- _EXERCISE BRIEF_:
Omit any picture, and return the remaining data exactly as written.

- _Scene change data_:
● ● ● ● ● ● ●

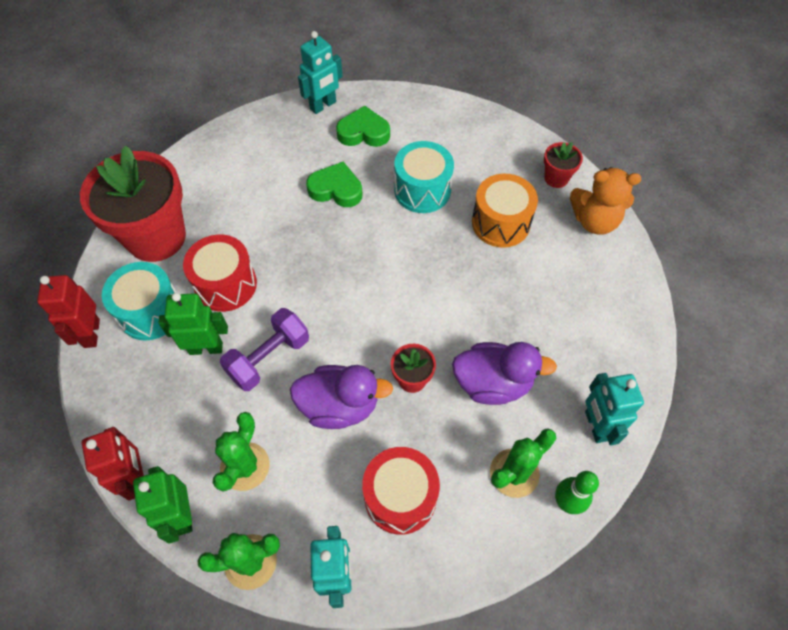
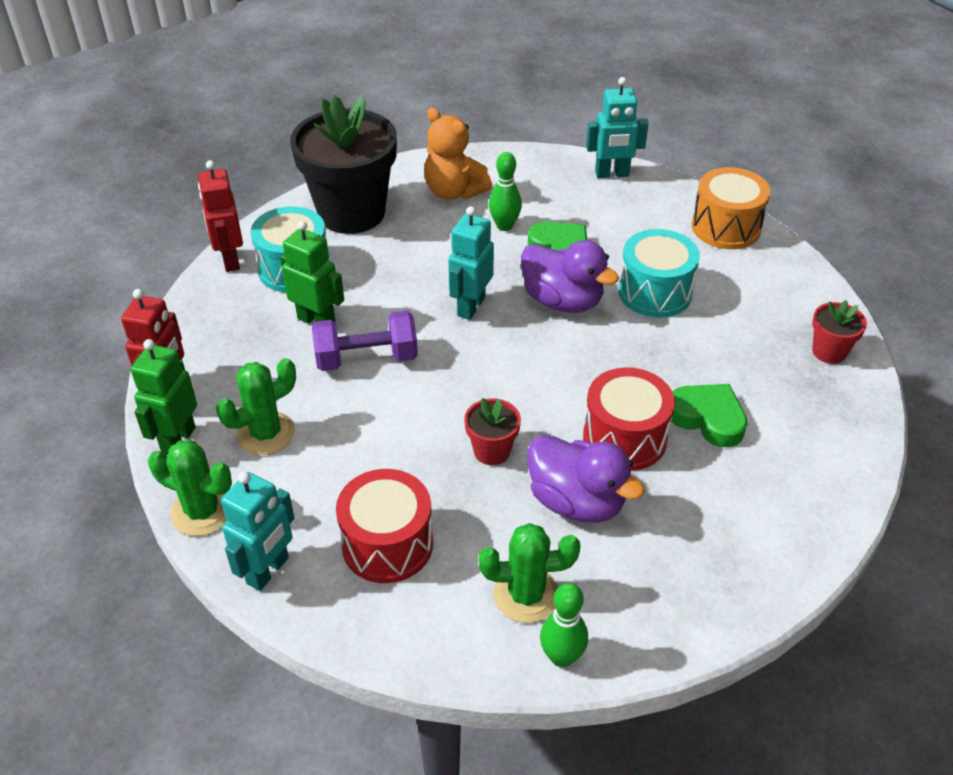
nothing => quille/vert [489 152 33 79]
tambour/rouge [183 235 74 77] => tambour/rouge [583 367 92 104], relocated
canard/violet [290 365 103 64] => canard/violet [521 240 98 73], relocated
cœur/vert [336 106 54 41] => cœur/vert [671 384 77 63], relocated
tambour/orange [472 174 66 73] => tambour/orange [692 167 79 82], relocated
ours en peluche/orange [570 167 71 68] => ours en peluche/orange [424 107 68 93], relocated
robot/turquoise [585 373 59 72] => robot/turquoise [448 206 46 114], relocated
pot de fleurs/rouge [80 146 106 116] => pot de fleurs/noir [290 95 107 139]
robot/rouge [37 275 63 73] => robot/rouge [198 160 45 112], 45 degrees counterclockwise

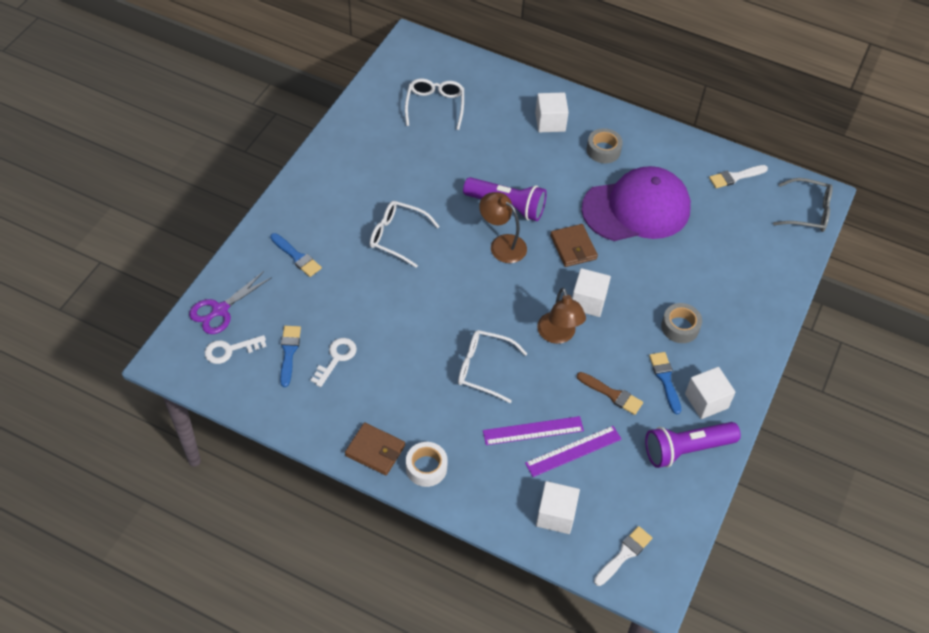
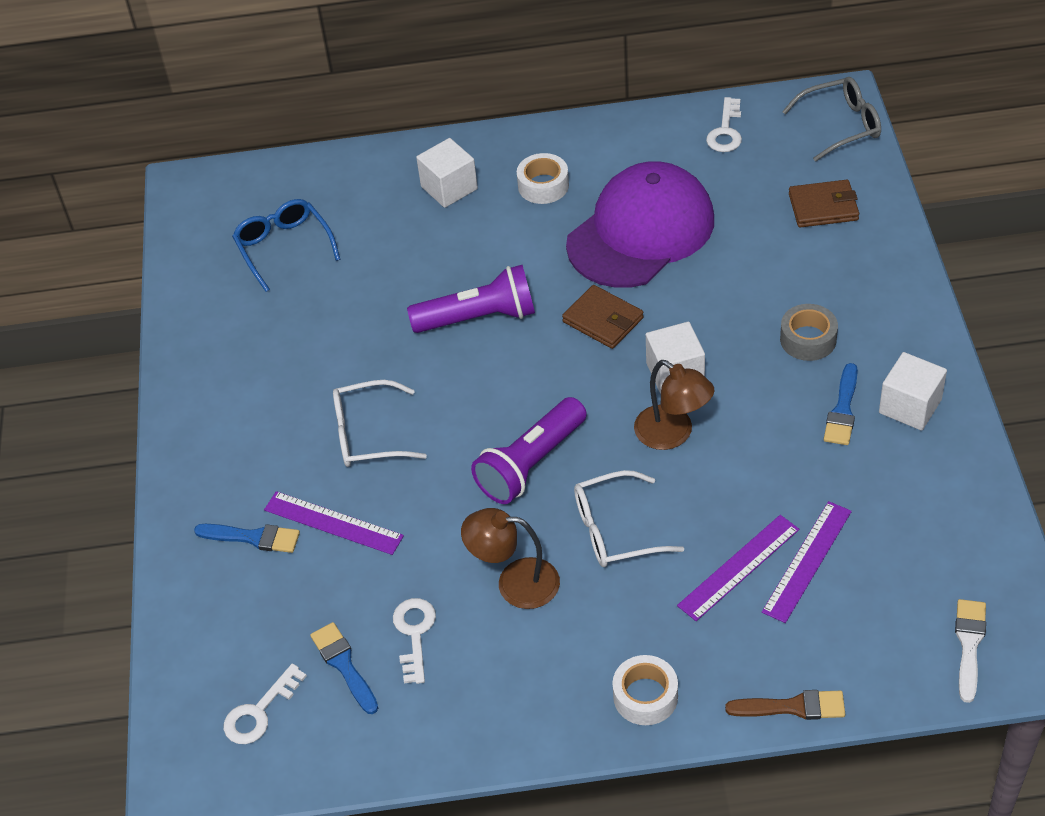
ciseaux/violet [189 271 83 63] => nothing
cube/blanc [536 481 44 53] => nothing
nothing => règle/violet [264 491 140 64]
portefeuille/marron [345 422 60 53] => portefeuille/marron [789 180 70 48], relocated
lampe/marron [479 192 48 71] => lampe/marron [461 508 99 101], relocated
pinceau/marron [577 372 66 43] => pinceau/marron [725 690 120 30], relocated
lampe de poche/violet [645 422 96 46] => lampe de poche/violet [471 397 116 107], relocated
pinceau/blanc [709 165 59 23] => clé/blanc [706 97 36 55]
lunettes/blanc [405 79 59 51] => lunettes/bleu [232 199 109 93]
ruban adhésif/gris [587 128 36 35] => ruban adhésif/blanc [517 153 52 51]
pinceau/bleu [649 352 32 63] => pinceau/bleu [824 363 34 82], 120 degrees counterclockwise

● ● ● ● ● ● ●

- _ANSWER SPACE_:
nothing => quille/vert [489 152 33 79]
tambour/rouge [183 235 74 77] => tambour/rouge [583 367 92 104], relocated
canard/violet [290 365 103 64] => canard/violet [521 240 98 73], relocated
cœur/vert [336 106 54 41] => cœur/vert [671 384 77 63], relocated
tambour/orange [472 174 66 73] => tambour/orange [692 167 79 82], relocated
ours en peluche/orange [570 167 71 68] => ours en peluche/orange [424 107 68 93], relocated
robot/turquoise [585 373 59 72] => robot/turquoise [448 206 46 114], relocated
pot de fleurs/rouge [80 146 106 116] => pot de fleurs/noir [290 95 107 139]
robot/rouge [37 275 63 73] => robot/rouge [198 160 45 112], 45 degrees counterclockwise

ciseaux/violet [189 271 83 63] => nothing
cube/blanc [536 481 44 53] => nothing
nothing => règle/violet [264 491 140 64]
portefeuille/marron [345 422 60 53] => portefeuille/marron [789 180 70 48], relocated
lampe/marron [479 192 48 71] => lampe/marron [461 508 99 101], relocated
pinceau/marron [577 372 66 43] => pinceau/marron [725 690 120 30], relocated
lampe de poche/violet [645 422 96 46] => lampe de poche/violet [471 397 116 107], relocated
pinceau/blanc [709 165 59 23] => clé/blanc [706 97 36 55]
lunettes/blanc [405 79 59 51] => lunettes/bleu [232 199 109 93]
ruban adhésif/gris [587 128 36 35] => ruban adhésif/blanc [517 153 52 51]
pinceau/bleu [649 352 32 63] => pinceau/bleu [824 363 34 82], 120 degrees counterclockwise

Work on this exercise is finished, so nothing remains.